- ASSIGNED TASK: Please return the lines from the one with "SONAR2 pin ECHO: GP10 -> GP1" through the end of the listing below, word for word, with every picture left out.

========================

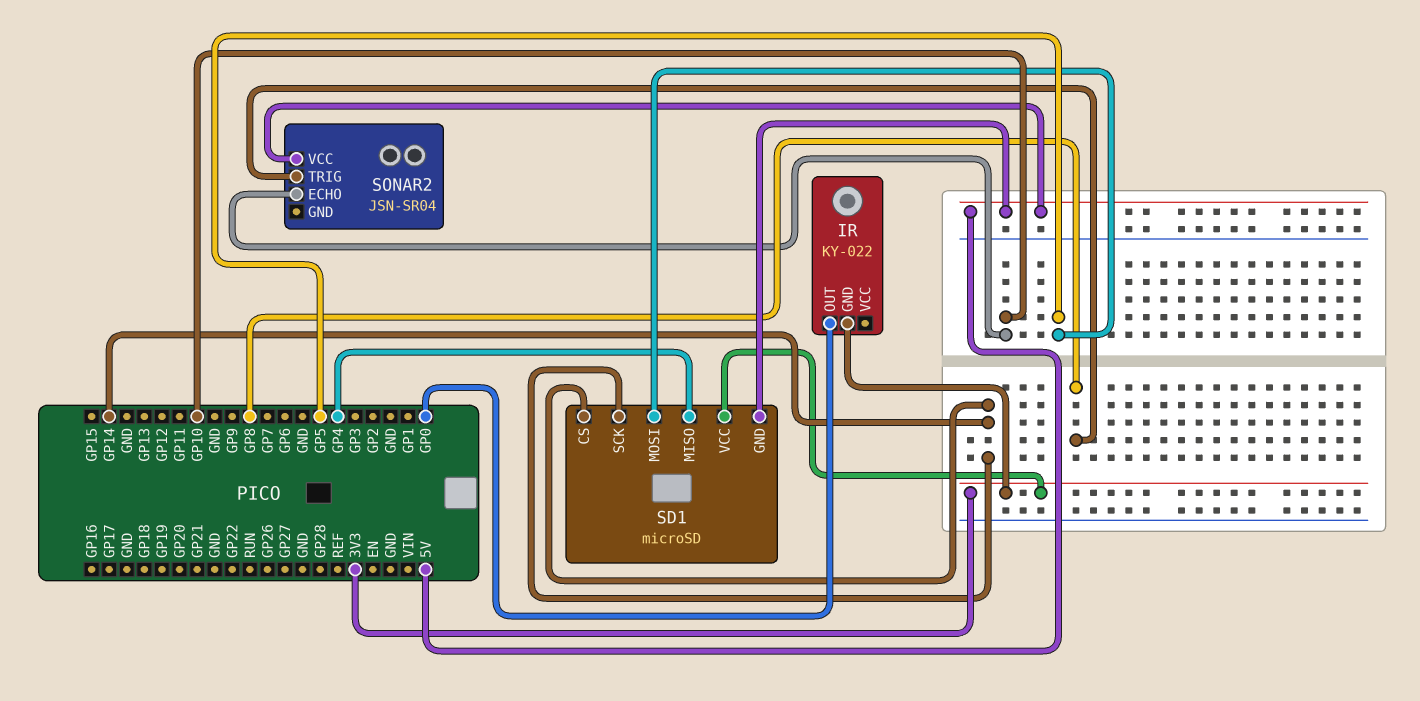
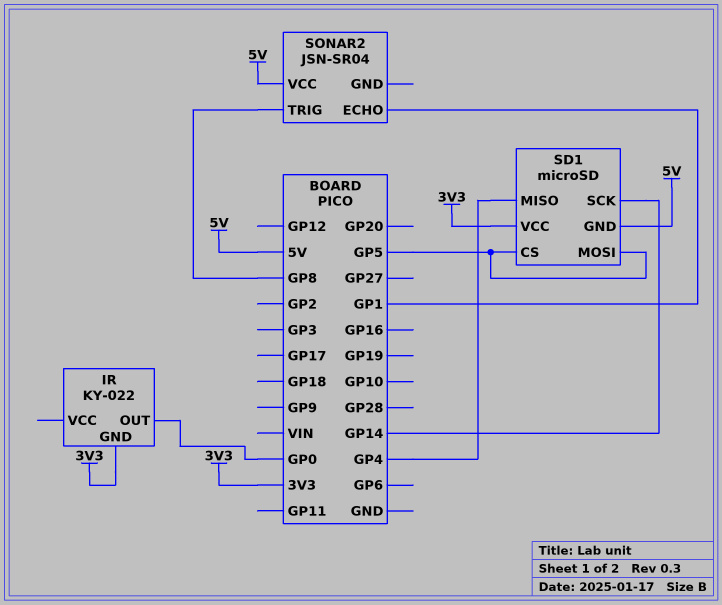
SD1 pin CS: GP14 -> GP5
SONAR2 pin ECHO: GP10 -> GP1

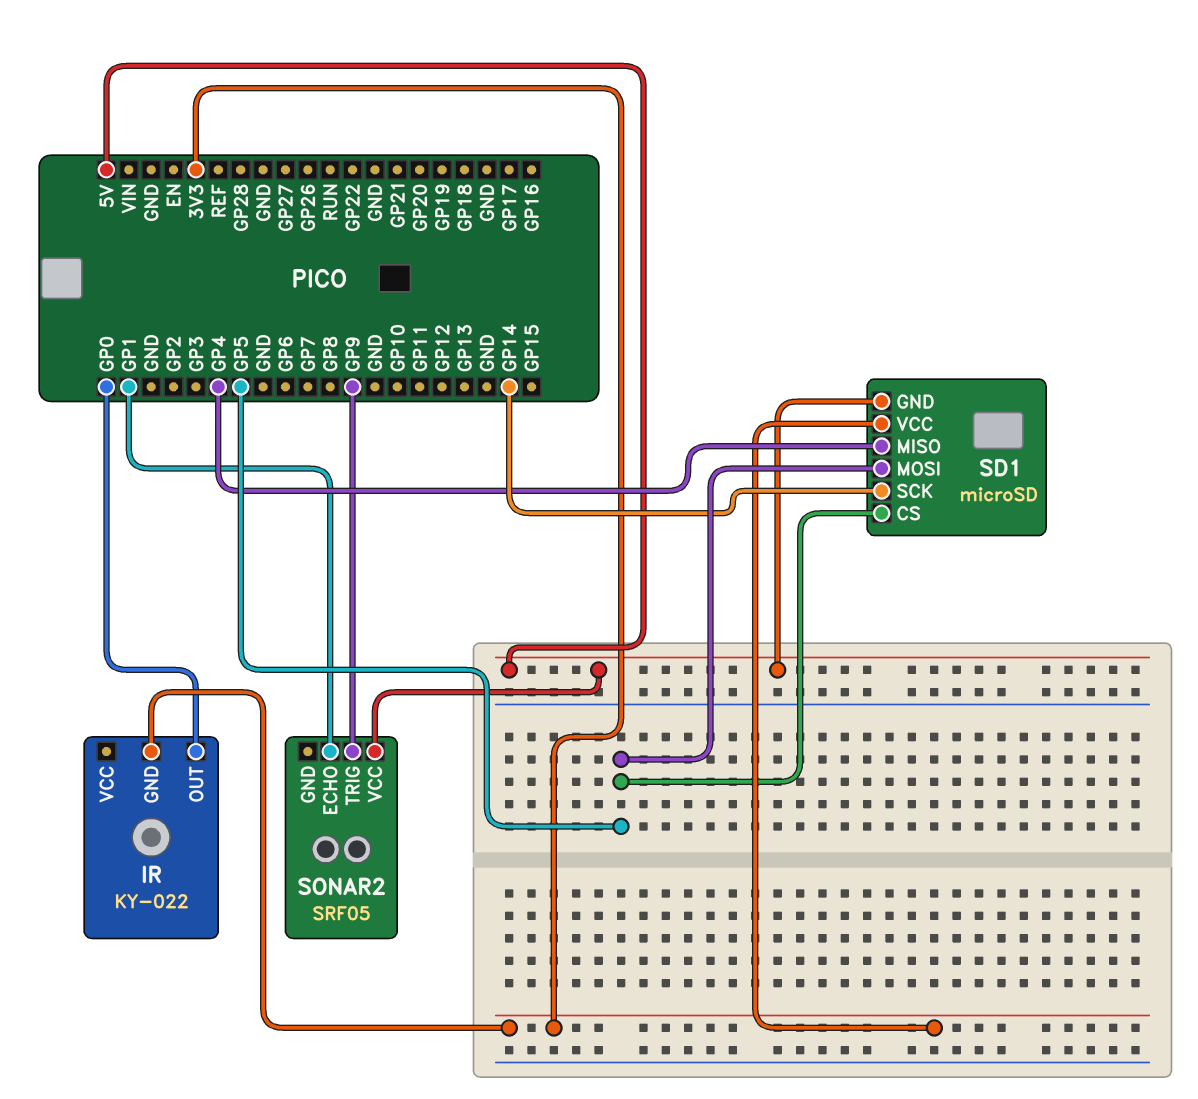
SONAR2: JSN-SR04 -> SRF05
SONAR2 pin TRIG: GP8 -> GP9

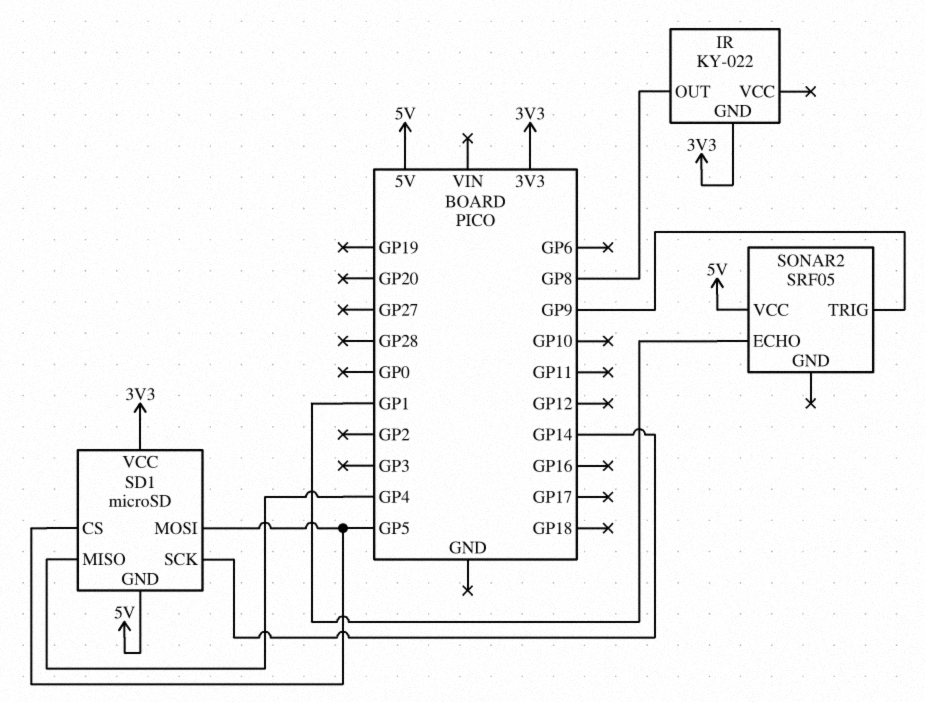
IR pin OUT: GP0 -> GP8

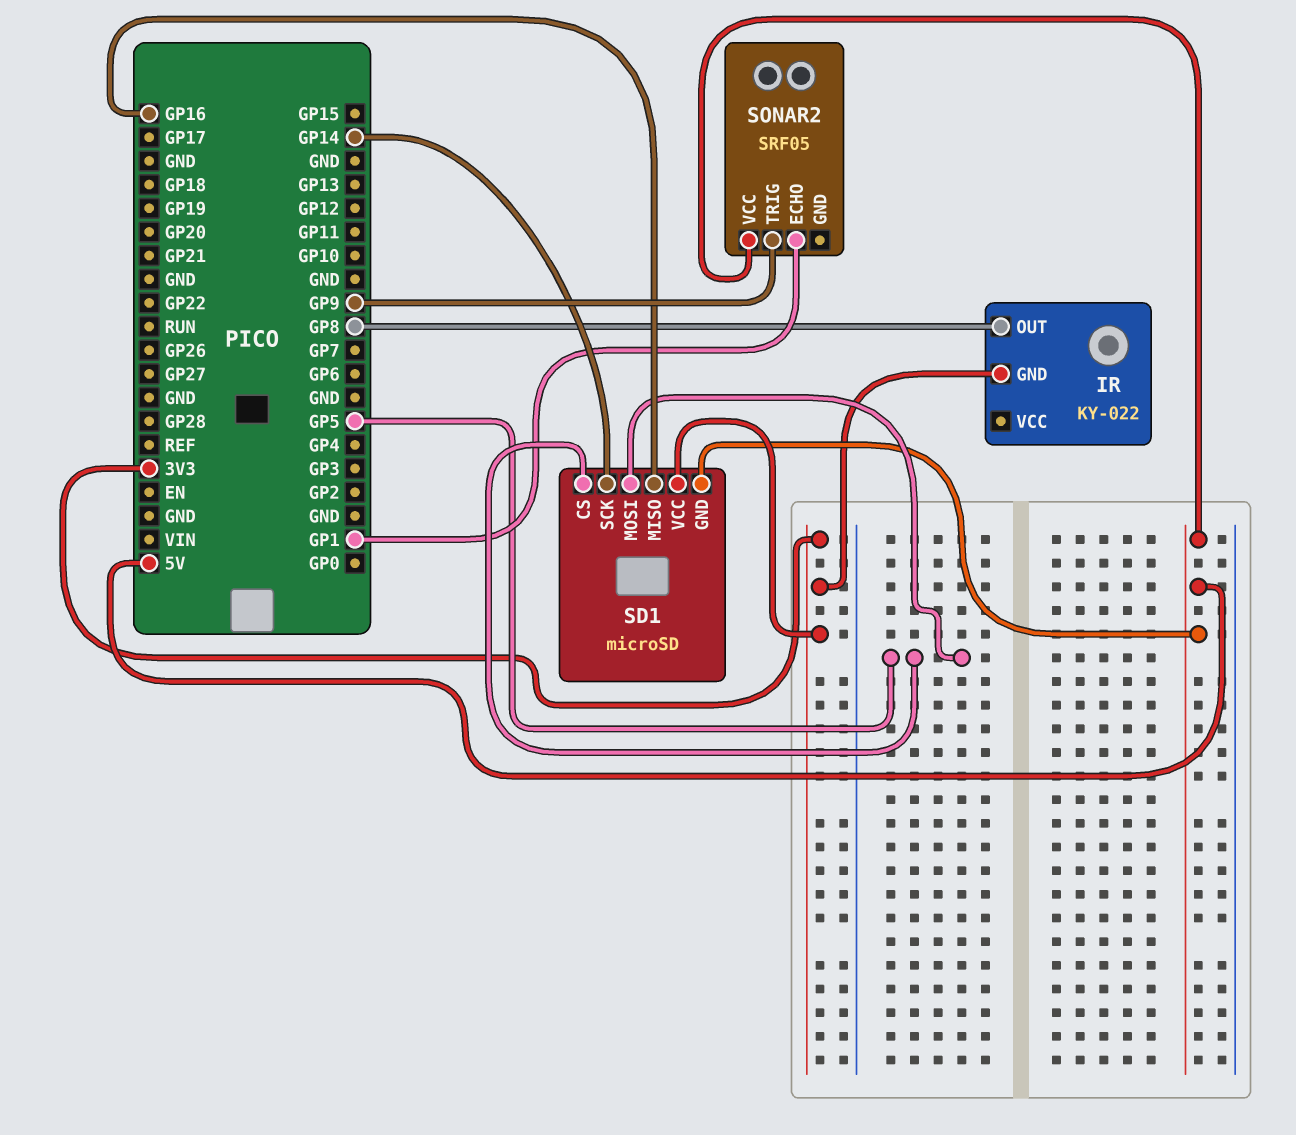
SD1 pin MISO: GP4 -> GP16

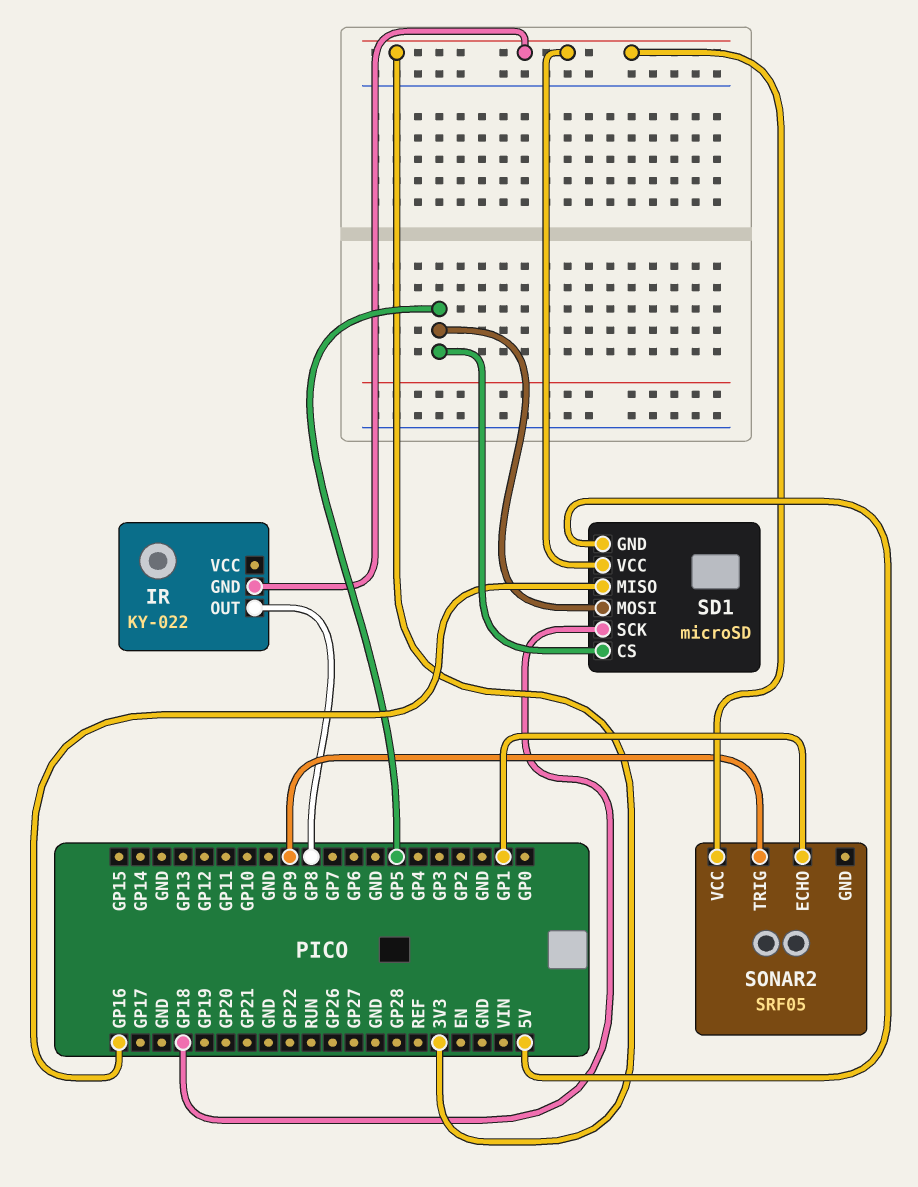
SD1 pin SCK: GP14 -> GP18
SONAR2 pin VCC: 5V -> 3V3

========================

- OUTPUT BELOW:
SONAR2 pin ECHO: GP10 -> GP1

SONAR2: JSN-SR04 -> SRF05
SONAR2 pin TRIG: GP8 -> GP9

IR pin OUT: GP0 -> GP8

SD1 pin MISO: GP4 -> GP16

SD1 pin SCK: GP14 -> GP18
SONAR2 pin VCC: 5V -> 3V3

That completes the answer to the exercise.